» **SET PROBLEM**
Can you go through all the data below, swap every "counterclockwise" for "anticlockwise", keep the rest of each line unchanged, and leave the pictures out?

-- Begin INPUT FOR THIS TASK --

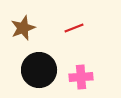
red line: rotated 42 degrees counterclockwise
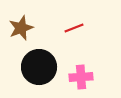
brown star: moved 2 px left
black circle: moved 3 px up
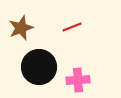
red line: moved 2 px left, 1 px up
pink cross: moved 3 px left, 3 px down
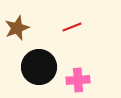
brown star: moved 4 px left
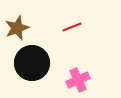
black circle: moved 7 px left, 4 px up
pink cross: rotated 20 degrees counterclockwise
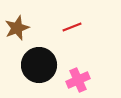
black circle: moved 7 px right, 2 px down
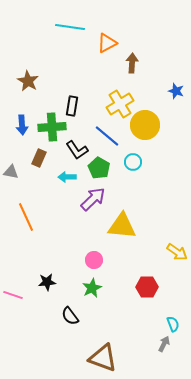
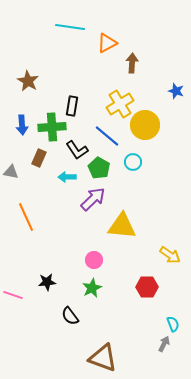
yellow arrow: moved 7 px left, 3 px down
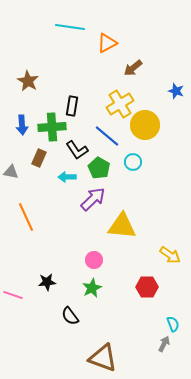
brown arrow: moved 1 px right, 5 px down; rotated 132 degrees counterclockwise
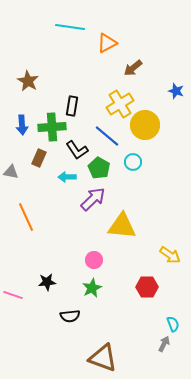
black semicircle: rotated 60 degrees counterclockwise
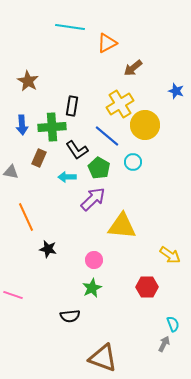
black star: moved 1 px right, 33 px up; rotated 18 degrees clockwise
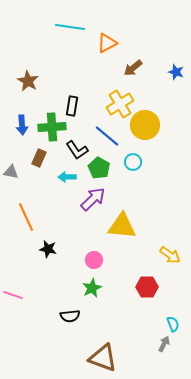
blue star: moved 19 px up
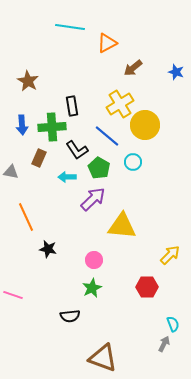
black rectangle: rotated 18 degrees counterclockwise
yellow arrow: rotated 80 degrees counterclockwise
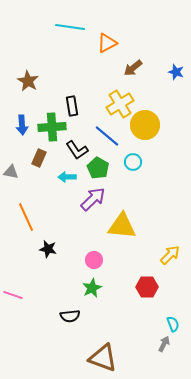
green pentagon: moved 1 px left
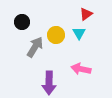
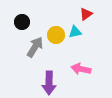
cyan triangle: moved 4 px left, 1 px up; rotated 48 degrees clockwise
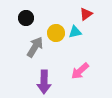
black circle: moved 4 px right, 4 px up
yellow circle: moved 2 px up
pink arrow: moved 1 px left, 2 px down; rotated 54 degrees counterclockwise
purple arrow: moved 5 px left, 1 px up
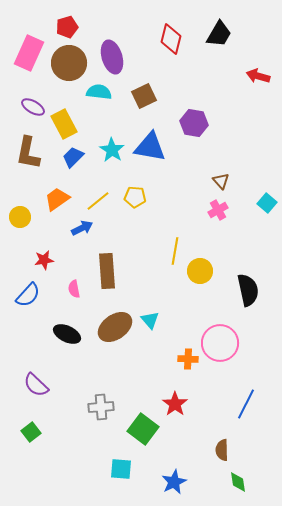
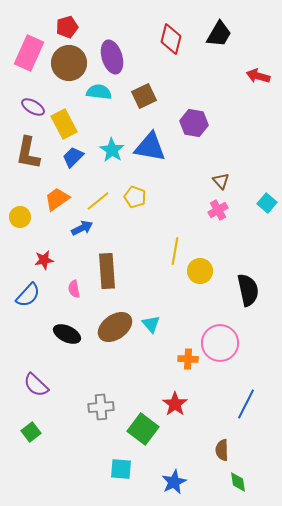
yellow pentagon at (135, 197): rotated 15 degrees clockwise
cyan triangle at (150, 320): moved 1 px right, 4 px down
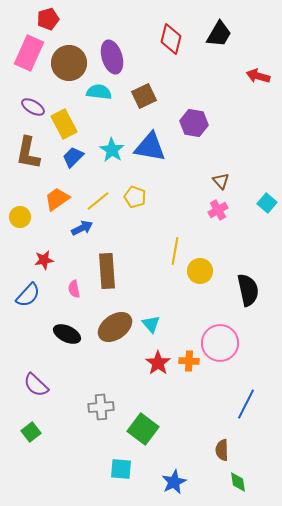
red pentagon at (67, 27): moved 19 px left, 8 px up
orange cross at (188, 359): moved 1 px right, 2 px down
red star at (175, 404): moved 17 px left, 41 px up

-- End INPUT FOR THIS TASK --

» **RESULT**
red line: rotated 42 degrees anticlockwise
brown star: moved 2 px left
black circle: moved 3 px up
red line: moved 2 px left, 1 px up
pink cross: moved 3 px left, 3 px down
brown star: moved 4 px left
black circle: moved 7 px left, 4 px up
pink cross: rotated 20 degrees anticlockwise
black circle: moved 7 px right, 2 px down
yellow arrow: moved 7 px left, 3 px down
brown arrow: moved 1 px right, 5 px down; rotated 132 degrees anticlockwise
black semicircle: rotated 60 degrees anticlockwise
black star: moved 1 px right, 33 px up; rotated 18 degrees clockwise
blue star: moved 19 px up
black rectangle: rotated 18 degrees anticlockwise
yellow arrow: rotated 80 degrees anticlockwise
green pentagon: moved 1 px left
cyan triangle: moved 4 px left, 1 px up; rotated 48 degrees clockwise
black circle: moved 4 px right, 4 px up
yellow circle: moved 2 px up
pink arrow: moved 1 px left, 2 px down; rotated 54 degrees anticlockwise
purple arrow: moved 5 px left, 1 px up
yellow pentagon at (135, 197): rotated 15 degrees clockwise
cyan triangle at (150, 320): moved 1 px right, 4 px down
red pentagon at (67, 27): moved 19 px left, 8 px up
orange cross at (188, 359): moved 1 px right, 2 px down
red star at (175, 404): moved 17 px left, 41 px up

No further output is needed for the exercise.